> **WHAT YOU NEED TO DO**
The answer must be the complete listing, reproduced exactly.

---- THE RECORDS

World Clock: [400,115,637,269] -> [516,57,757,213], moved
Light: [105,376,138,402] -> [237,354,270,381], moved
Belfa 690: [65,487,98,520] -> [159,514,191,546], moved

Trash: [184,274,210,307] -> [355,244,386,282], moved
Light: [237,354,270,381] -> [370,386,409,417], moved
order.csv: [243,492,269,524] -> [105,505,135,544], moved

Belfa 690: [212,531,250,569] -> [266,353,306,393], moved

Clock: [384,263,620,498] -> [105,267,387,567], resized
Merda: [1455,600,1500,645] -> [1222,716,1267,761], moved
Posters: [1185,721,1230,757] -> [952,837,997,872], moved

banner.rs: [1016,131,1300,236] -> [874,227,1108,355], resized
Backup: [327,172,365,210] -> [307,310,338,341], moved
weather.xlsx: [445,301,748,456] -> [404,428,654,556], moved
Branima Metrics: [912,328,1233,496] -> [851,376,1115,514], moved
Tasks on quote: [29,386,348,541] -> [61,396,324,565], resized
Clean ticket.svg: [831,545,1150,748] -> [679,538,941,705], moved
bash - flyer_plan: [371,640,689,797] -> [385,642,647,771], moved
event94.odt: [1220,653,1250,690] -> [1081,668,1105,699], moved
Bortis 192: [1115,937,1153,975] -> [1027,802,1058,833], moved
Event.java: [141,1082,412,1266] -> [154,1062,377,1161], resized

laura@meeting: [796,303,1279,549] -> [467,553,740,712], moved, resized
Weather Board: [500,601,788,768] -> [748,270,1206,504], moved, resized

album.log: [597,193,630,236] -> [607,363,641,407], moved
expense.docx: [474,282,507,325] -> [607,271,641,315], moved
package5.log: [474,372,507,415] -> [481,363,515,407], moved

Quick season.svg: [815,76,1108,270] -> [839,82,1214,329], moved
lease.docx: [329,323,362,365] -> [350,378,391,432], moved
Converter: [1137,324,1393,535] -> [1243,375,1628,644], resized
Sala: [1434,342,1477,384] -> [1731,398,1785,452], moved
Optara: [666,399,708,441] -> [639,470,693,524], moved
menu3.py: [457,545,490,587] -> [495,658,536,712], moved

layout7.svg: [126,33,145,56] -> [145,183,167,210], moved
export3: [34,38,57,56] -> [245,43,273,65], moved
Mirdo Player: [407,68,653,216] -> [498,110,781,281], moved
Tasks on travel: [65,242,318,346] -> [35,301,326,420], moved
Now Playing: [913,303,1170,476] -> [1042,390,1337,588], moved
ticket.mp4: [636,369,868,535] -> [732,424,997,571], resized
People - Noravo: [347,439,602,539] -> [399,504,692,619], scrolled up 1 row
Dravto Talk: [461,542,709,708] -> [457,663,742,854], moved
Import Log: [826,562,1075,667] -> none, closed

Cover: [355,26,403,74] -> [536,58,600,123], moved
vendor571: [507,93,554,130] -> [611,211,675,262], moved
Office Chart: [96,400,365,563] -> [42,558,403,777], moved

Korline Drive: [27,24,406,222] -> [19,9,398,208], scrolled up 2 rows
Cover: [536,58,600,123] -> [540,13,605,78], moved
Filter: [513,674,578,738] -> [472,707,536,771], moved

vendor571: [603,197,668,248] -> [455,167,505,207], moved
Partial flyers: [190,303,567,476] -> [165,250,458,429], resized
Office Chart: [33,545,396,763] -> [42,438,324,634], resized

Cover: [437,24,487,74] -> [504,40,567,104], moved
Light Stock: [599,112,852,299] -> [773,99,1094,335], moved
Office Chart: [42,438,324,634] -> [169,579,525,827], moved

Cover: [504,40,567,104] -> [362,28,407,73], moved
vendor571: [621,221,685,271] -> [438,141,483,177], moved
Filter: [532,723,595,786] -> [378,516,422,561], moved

--------

> **EXERCISE OUTPUT**
World Clock: [400,115,637,269] -> [516,57,757,213], moved
Light: [105,376,138,402] -> [237,354,270,381], moved
Belfa 690: [65,487,98,520] -> [159,514,191,546], moved

Trash: [184,274,210,307] -> [355,244,386,282], moved
Light: [237,354,270,381] -> [370,386,409,417], moved
order.csv: [243,492,269,524] -> [105,505,135,544], moved

Belfa 690: [212,531,250,569] -> [266,353,306,393], moved

Clock: [384,263,620,498] -> [105,267,387,567], resized
Merda: [1455,600,1500,645] -> [1222,716,1267,761], moved
Posters: [1185,721,1230,757] -> [952,837,997,872], moved

banner.rs: [1016,131,1300,236] -> [874,227,1108,355], resized
Backup: [327,172,365,210] -> [307,310,338,341], moved
weather.xlsx: [445,301,748,456] -> [404,428,654,556], moved
Branima Metrics: [912,328,1233,496] -> [851,376,1115,514], moved
Tasks on quote: [29,386,348,541] -> [61,396,324,565], resized
Clean ticket.svg: [831,545,1150,748] -> [679,538,941,705], moved
bash - flyer_plan: [371,640,689,797] -> [385,642,647,771], moved
event94.odt: [1220,653,1250,690] -> [1081,668,1105,699], moved
Bortis 192: [1115,937,1153,975] -> [1027,802,1058,833], moved
Event.java: [141,1082,412,1266] -> [154,1062,377,1161], resized

laura@meeting: [796,303,1279,549] -> [467,553,740,712], moved, resized
Weather Board: [500,601,788,768] -> [748,270,1206,504], moved, resized

album.log: [597,193,630,236] -> [607,363,641,407], moved
expense.docx: [474,282,507,325] -> [607,271,641,315], moved
package5.log: [474,372,507,415] -> [481,363,515,407], moved

Quick season.svg: [815,76,1108,270] -> [839,82,1214,329], moved
lease.docx: [329,323,362,365] -> [350,378,391,432], moved
Converter: [1137,324,1393,535] -> [1243,375,1628,644], resized
Sala: [1434,342,1477,384] -> [1731,398,1785,452], moved
Optara: [666,399,708,441] -> [639,470,693,524], moved
menu3.py: [457,545,490,587] -> [495,658,536,712], moved

layout7.svg: [126,33,145,56] -> [145,183,167,210], moved
export3: [34,38,57,56] -> [245,43,273,65], moved
Mirdo Player: [407,68,653,216] -> [498,110,781,281], moved
Tasks on travel: [65,242,318,346] -> [35,301,326,420], moved
Now Playing: [913,303,1170,476] -> [1042,390,1337,588], moved
ticket.mp4: [636,369,868,535] -> [732,424,997,571], resized
People - Noravo: [347,439,602,539] -> [399,504,692,619], scrolled up 1 row
Dravto Talk: [461,542,709,708] -> [457,663,742,854], moved
Import Log: [826,562,1075,667] -> none, closed

Cover: [355,26,403,74] -> [536,58,600,123], moved
vendor571: [507,93,554,130] -> [611,211,675,262], moved
Office Chart: [96,400,365,563] -> [42,558,403,777], moved

Korline Drive: [27,24,406,222] -> [19,9,398,208], scrolled up 2 rows
Cover: [536,58,600,123] -> [540,13,605,78], moved
Filter: [513,674,578,738] -> [472,707,536,771], moved

vendor571: [603,197,668,248] -> [455,167,505,207], moved
Partial flyers: [190,303,567,476] -> [165,250,458,429], resized
Office Chart: [33,545,396,763] -> [42,438,324,634], resized

Cover: [437,24,487,74] -> [504,40,567,104], moved
Light Stock: [599,112,852,299] -> [773,99,1094,335], moved
Office Chart: [42,438,324,634] -> [169,579,525,827], moved

Cover: [504,40,567,104] -> [362,28,407,73], moved
vendor571: [621,221,685,271] -> [438,141,483,177], moved
Filter: [532,723,595,786] -> [378,516,422,561], moved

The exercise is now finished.